▸ EXERCISE OBJECTIVE
Reproduce the entries below exactly, but only from the line containing "C3: 3.3uF (+15V, 5V) -> 3.3uF (0V, 5V)" to the line containing "U2 pin RST: NET14 -> none", inclusive.

▸ SOURCE RECORDS

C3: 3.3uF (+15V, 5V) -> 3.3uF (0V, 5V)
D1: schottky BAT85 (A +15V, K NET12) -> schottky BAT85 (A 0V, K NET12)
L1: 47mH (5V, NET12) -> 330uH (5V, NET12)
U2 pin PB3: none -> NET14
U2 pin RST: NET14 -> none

--

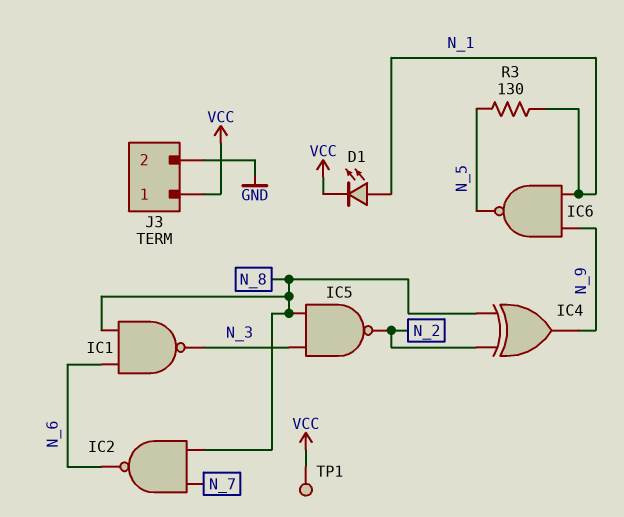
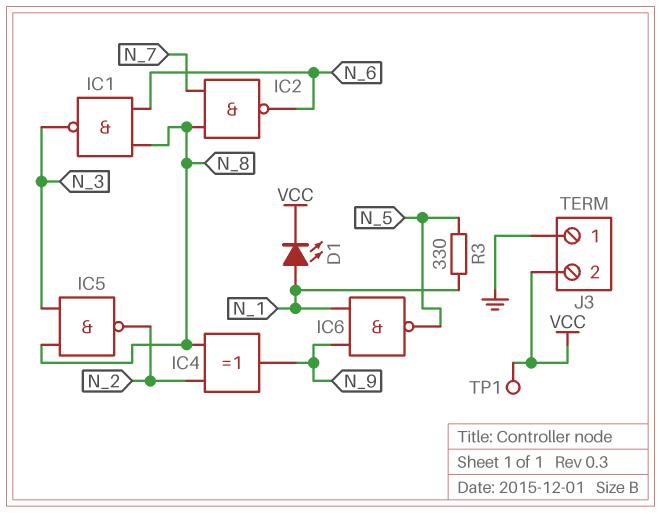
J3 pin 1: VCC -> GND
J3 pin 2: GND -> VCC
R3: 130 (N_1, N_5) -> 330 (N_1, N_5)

▸ OUTPUT BELOW
C3: 3.3uF (+15V, 5V) -> 3.3uF (0V, 5V)
D1: schottky BAT85 (A +15V, K NET12) -> schottky BAT85 (A 0V, K NET12)
L1: 47mH (5V, NET12) -> 330uH (5V, NET12)
U2 pin PB3: none -> NET14
U2 pin RST: NET14 -> none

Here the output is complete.